#### Required action:
After locating the line that contains "lime plate K4 level 2 -> tan plate K4 level 2" in the records below, write out exactly that line and each line after it through the one that contains "red tile G3 level 1 -> red tile A8 level 1", and nothing else.

[Stored dataset items]
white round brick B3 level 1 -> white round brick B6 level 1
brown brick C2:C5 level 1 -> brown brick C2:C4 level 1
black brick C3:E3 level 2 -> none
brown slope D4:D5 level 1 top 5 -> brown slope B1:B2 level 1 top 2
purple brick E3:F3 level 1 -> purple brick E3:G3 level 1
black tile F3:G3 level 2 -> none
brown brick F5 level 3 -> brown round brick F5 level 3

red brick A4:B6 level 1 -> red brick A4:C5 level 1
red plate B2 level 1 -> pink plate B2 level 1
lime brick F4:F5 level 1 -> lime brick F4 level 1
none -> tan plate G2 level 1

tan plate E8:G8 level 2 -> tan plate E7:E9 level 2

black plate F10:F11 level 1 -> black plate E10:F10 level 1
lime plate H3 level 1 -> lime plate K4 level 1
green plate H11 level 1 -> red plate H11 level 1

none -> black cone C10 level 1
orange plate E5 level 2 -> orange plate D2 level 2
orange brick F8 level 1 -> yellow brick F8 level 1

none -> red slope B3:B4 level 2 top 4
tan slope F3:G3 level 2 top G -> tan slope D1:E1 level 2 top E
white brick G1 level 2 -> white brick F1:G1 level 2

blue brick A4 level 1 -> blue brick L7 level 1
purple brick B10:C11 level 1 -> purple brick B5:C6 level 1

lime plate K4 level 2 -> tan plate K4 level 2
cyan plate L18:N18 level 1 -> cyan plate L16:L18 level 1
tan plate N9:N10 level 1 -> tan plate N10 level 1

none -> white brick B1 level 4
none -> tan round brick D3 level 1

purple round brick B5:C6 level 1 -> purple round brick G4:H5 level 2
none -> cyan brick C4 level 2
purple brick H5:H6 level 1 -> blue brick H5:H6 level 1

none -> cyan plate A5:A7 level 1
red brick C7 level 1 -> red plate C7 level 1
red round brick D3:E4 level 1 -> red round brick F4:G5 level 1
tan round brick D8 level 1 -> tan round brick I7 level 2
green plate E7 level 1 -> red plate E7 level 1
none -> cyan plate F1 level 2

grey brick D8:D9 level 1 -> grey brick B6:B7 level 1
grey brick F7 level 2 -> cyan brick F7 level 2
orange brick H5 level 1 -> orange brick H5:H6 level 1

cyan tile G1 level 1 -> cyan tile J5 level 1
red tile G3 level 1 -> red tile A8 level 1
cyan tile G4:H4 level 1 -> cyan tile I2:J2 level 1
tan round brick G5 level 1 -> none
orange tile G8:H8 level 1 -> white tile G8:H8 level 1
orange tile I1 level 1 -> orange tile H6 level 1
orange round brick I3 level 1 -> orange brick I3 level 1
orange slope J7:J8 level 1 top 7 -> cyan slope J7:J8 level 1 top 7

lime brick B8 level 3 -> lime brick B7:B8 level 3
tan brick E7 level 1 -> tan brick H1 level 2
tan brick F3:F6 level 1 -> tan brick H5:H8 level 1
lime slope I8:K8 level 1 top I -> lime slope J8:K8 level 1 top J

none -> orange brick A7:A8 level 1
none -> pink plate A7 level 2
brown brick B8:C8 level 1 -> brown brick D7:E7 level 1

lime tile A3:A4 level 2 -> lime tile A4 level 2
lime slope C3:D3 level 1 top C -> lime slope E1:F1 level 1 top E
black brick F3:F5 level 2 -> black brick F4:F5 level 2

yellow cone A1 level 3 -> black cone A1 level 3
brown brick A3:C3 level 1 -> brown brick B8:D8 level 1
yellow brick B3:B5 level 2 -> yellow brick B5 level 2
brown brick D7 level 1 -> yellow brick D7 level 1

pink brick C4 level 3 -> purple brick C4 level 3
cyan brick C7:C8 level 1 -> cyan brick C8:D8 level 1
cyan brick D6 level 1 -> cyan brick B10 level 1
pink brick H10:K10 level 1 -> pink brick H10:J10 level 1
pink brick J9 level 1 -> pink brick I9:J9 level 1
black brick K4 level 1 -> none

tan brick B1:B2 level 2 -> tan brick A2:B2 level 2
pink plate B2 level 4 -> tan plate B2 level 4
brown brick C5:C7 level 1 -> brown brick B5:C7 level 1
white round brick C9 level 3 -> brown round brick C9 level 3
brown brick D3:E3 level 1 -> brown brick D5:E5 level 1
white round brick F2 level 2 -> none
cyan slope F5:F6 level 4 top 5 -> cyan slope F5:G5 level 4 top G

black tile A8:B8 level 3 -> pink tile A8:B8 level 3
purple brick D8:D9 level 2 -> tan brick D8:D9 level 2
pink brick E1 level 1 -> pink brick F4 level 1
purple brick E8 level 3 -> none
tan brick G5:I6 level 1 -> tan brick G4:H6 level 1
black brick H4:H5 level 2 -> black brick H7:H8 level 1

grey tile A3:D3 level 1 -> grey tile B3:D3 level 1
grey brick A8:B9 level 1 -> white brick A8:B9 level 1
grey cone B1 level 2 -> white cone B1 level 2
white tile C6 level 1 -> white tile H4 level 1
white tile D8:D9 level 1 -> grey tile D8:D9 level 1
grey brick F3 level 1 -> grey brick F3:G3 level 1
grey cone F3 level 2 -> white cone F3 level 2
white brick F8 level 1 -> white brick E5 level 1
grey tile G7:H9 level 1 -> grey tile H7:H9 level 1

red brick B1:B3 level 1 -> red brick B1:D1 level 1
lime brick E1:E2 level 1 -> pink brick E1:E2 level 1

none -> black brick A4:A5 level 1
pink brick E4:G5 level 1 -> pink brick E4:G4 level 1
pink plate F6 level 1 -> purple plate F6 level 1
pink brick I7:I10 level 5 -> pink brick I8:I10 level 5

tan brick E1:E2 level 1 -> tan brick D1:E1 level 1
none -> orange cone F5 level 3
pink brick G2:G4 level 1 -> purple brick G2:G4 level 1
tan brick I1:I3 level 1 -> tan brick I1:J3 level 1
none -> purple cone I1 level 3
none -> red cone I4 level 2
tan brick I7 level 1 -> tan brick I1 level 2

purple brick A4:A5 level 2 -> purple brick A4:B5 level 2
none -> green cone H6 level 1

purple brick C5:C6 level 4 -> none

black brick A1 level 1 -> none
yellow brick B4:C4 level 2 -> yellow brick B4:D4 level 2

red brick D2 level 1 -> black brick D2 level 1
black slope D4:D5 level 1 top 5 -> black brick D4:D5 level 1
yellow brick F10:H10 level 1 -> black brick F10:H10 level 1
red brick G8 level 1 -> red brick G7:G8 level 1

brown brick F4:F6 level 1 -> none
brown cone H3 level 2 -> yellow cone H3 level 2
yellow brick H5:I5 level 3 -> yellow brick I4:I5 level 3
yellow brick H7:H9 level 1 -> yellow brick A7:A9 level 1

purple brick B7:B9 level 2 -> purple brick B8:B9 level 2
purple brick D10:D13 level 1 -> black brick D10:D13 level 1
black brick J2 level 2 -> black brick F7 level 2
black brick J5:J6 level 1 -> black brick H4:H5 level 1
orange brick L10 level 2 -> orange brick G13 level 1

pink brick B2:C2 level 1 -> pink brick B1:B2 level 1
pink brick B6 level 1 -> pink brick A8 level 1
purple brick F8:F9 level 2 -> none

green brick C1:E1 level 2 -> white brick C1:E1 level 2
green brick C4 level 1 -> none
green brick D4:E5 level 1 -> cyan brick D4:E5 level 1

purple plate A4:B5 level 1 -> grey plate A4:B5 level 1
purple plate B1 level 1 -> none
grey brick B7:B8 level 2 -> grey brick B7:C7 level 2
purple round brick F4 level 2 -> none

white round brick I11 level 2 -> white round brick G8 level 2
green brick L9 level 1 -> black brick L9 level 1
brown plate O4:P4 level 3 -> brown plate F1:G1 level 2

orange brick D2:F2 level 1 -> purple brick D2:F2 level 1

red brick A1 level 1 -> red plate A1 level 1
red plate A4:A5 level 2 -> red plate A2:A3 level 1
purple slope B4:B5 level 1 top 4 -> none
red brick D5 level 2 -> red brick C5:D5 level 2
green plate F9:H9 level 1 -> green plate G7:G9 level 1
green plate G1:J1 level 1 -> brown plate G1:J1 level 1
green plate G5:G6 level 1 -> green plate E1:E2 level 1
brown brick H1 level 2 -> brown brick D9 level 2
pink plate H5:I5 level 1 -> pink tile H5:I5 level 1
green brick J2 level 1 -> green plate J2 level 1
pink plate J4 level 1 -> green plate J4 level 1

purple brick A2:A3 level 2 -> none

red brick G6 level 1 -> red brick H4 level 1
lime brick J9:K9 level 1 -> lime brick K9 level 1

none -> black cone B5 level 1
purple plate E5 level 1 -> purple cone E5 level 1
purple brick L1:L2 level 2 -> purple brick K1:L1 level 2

#### Result of this exercise:
lime plate K4 level 2 -> tan plate K4 level 2
cyan plate L18:N18 level 1 -> cyan plate L16:L18 level 1
tan plate N9:N10 level 1 -> tan plate N10 level 1

none -> white brick B1 level 4
none -> tan round brick D3 level 1

purple round brick B5:C6 level 1 -> purple round brick G4:H5 level 2
none -> cyan brick C4 level 2
purple brick H5:H6 level 1 -> blue brick H5:H6 level 1

none -> cyan plate A5:A7 level 1
red brick C7 level 1 -> red plate C7 level 1
red round brick D3:E4 level 1 -> red round brick F4:G5 level 1
tan round brick D8 level 1 -> tan round brick I7 level 2
green plate E7 level 1 -> red plate E7 level 1
none -> cyan plate F1 level 2

grey brick D8:D9 level 1 -> grey brick B6:B7 level 1
grey brick F7 level 2 -> cyan brick F7 level 2
orange brick H5 level 1 -> orange brick H5:H6 level 1

cyan tile G1 level 1 -> cyan tile J5 level 1
red tile G3 level 1 -> red tile A8 level 1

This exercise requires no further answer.